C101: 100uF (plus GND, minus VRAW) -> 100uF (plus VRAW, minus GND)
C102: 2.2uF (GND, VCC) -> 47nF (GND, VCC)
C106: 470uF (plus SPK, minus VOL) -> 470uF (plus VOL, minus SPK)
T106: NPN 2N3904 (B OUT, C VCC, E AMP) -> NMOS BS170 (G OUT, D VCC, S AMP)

...

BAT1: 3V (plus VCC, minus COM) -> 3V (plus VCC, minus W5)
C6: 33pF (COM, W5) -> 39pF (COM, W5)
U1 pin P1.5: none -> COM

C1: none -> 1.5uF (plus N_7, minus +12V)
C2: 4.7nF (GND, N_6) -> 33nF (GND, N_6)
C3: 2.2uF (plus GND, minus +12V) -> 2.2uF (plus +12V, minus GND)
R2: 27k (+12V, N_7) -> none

Try it — Output the lines of the records above exactly as they appear, from the line containing "BAT1: 3V (plus" through the line containing "R2: 27k (+12V, N_7) -> none".

Final answer —
BAT1: 3V (plus VCC, minus COM) -> 3V (plus VCC, minus W5)
C6: 33pF (COM, W5) -> 39pF (COM, W5)
U1 pin P1.5: none -> COM

C1: none -> 1.5uF (plus N_7, minus +12V)
C2: 4.7nF (GND, N_6) -> 33nF (GND, N_6)
C3: 2.2uF (plus GND, minus +12V) -> 2.2uF (plus +12V, minus GND)
R2: 27k (+12V, N_7) -> none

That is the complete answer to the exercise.